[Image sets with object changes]
^^^^^^^^^^^^^^^^

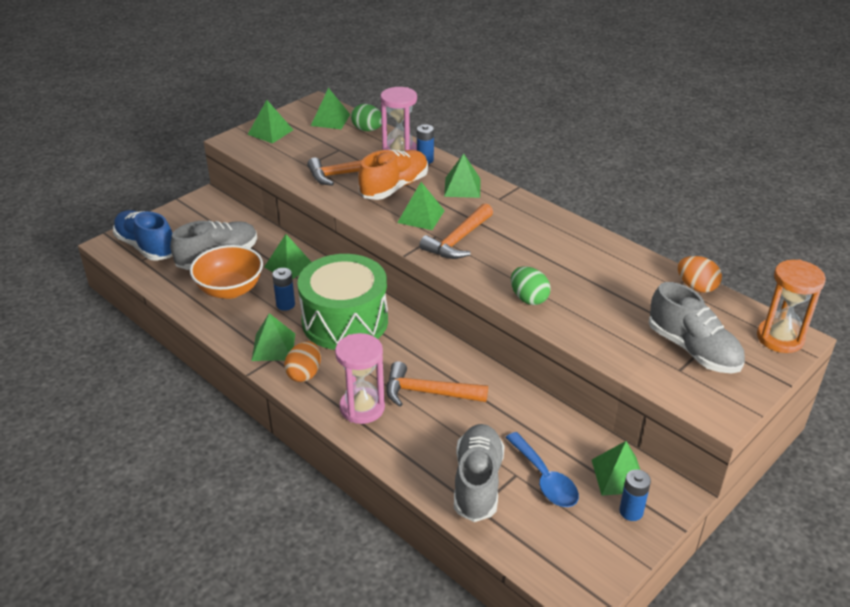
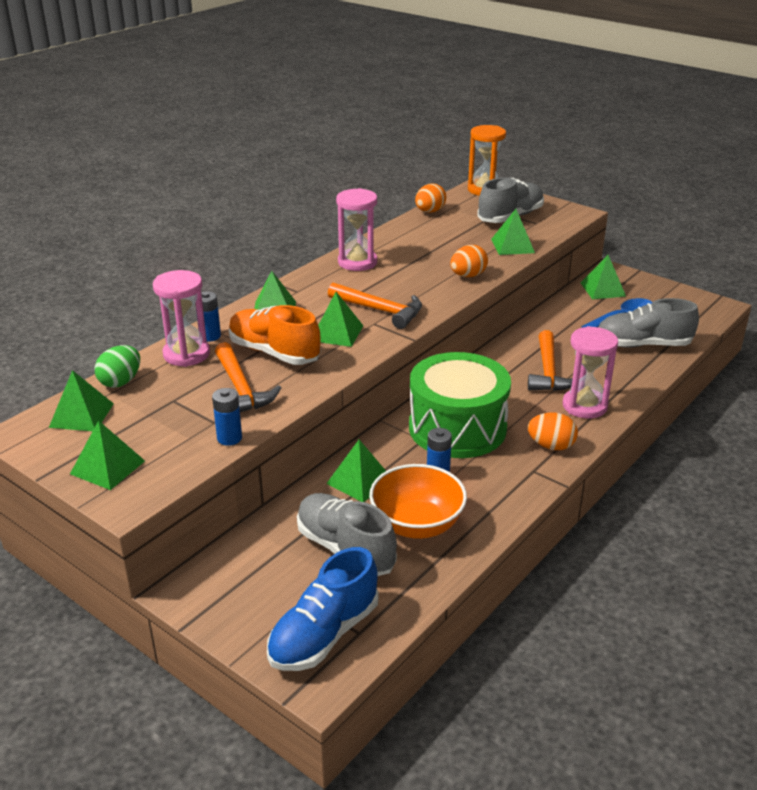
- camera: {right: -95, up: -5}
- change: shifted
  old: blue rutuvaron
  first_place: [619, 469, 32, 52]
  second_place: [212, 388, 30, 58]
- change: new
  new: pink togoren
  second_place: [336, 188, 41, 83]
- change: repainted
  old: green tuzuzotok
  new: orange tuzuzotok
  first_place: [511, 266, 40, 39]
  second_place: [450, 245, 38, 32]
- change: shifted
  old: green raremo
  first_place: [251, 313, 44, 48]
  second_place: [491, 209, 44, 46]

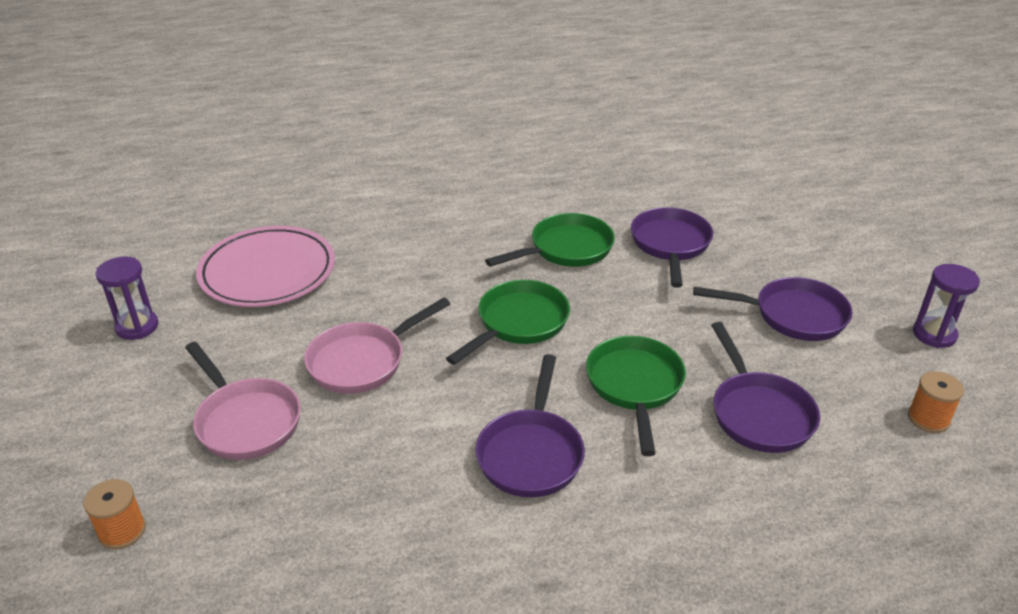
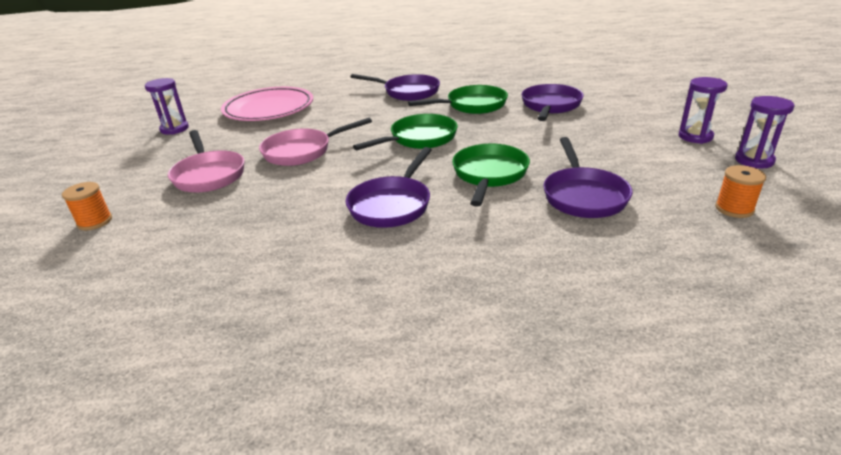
- camera: {right: 15, up: -5}
- change: shifted
  old: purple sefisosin
  first_place: [693, 277, 160, 64]
  second_place: [351, 74, 89, 27]
- change: new
  new: purple togoren
  second_place: [679, 77, 49, 67]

^^^^^^^^^^^^^^^^

WORK INSTRUCTION: Exactness is what counts here: copy each entry as given and omit its pictures.

EXPECTED OUTPUT:
- camera: {right: -95, up: -5}
- change: shifted
  old: blue rutuvaron
  first_place: [619, 469, 32, 52]
  second_place: [212, 388, 30, 58]
- change: new
  new: pink togoren
  second_place: [336, 188, 41, 83]
- change: repainted
  old: green tuzuzotok
  new: orange tuzuzotok
  first_place: [511, 266, 40, 39]
  second_place: [450, 245, 38, 32]
- change: shifted
  old: green raremo
  first_place: [251, 313, 44, 48]
  second_place: [491, 209, 44, 46]

- camera: {right: 15, up: -5}
- change: shifted
  old: purple sefisosin
  first_place: [693, 277, 160, 64]
  second_place: [351, 74, 89, 27]
- change: new
  new: purple togoren
  second_place: [679, 77, 49, 67]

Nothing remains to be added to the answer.